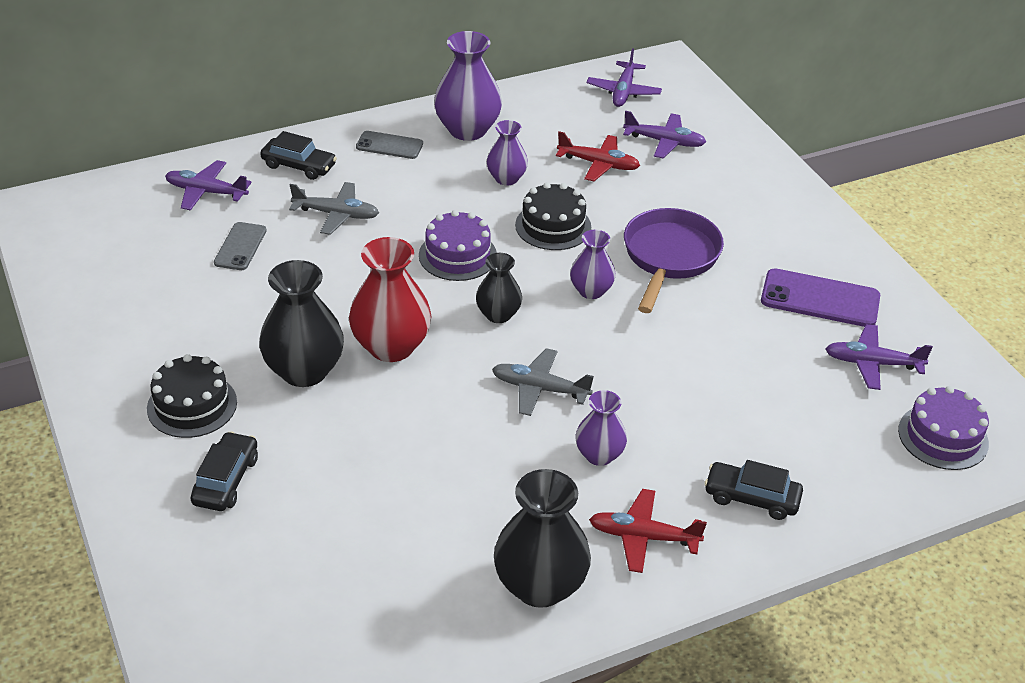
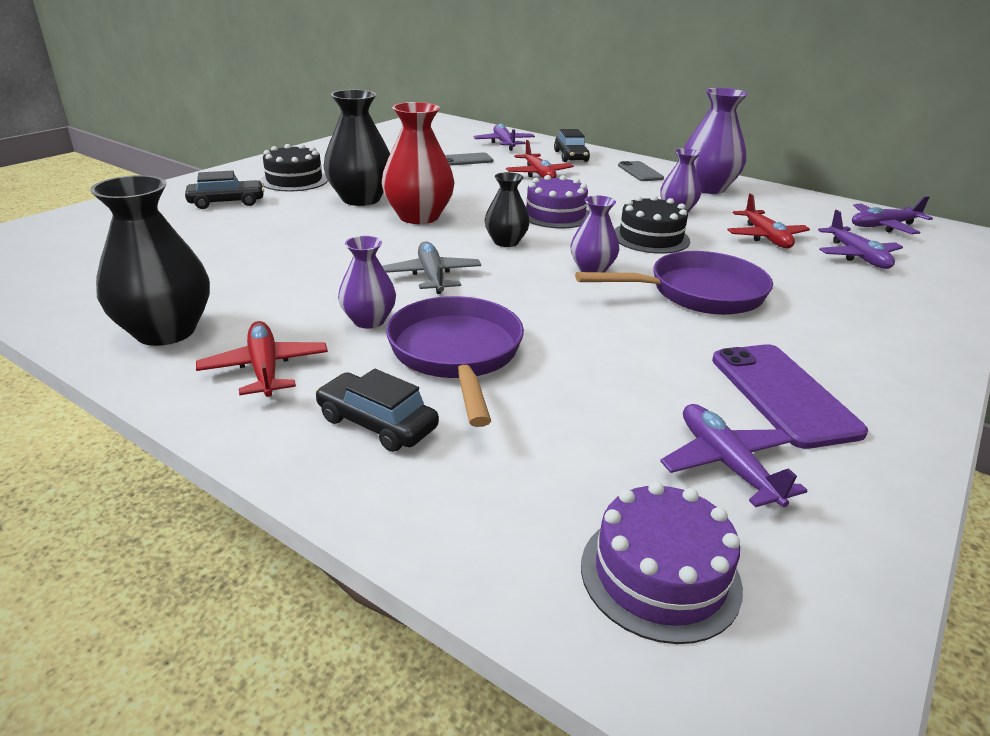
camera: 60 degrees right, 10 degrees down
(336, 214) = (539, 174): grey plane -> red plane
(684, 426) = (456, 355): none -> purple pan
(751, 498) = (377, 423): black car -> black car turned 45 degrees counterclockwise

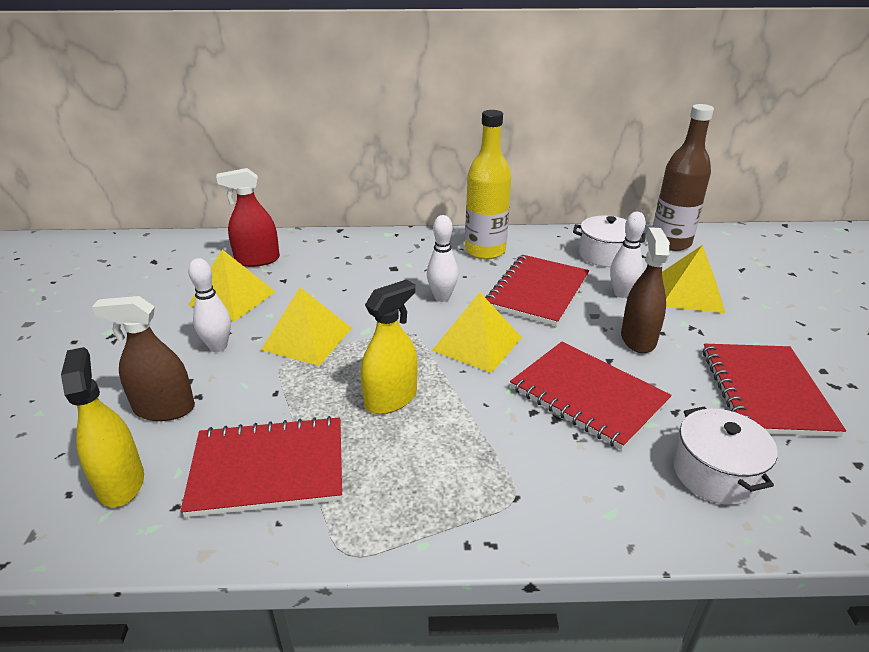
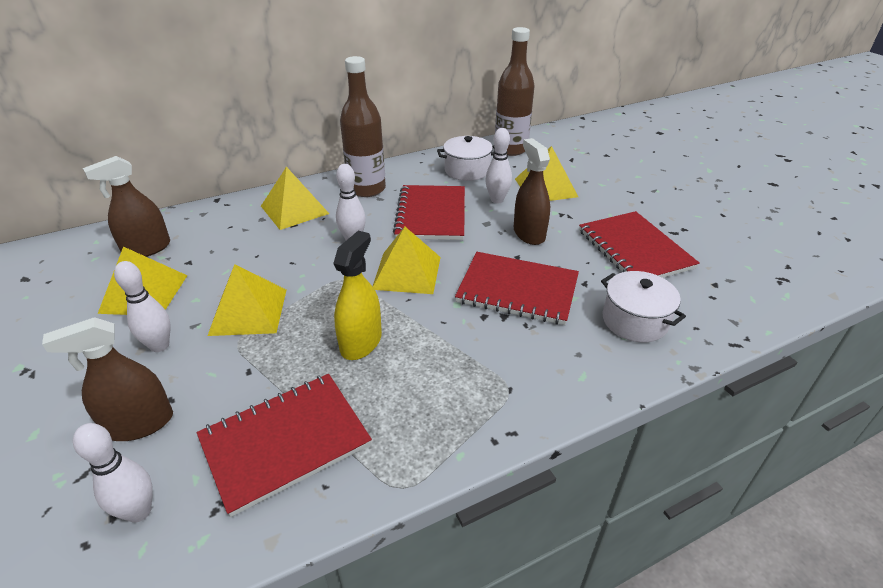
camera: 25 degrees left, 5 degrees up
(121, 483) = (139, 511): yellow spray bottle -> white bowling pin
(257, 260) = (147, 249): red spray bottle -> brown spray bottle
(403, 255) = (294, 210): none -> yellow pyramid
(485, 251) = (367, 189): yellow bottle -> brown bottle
= = =
## [What to work on]
Starting with the line that contains "(121, 483) = (139, 511): yellow", output every line through the end of the listing above, unchanged.

## [Output of the exercise]
(121, 483) = (139, 511): yellow spray bottle -> white bowling pin
(257, 260) = (147, 249): red spray bottle -> brown spray bottle
(403, 255) = (294, 210): none -> yellow pyramid
(485, 251) = (367, 189): yellow bottle -> brown bottle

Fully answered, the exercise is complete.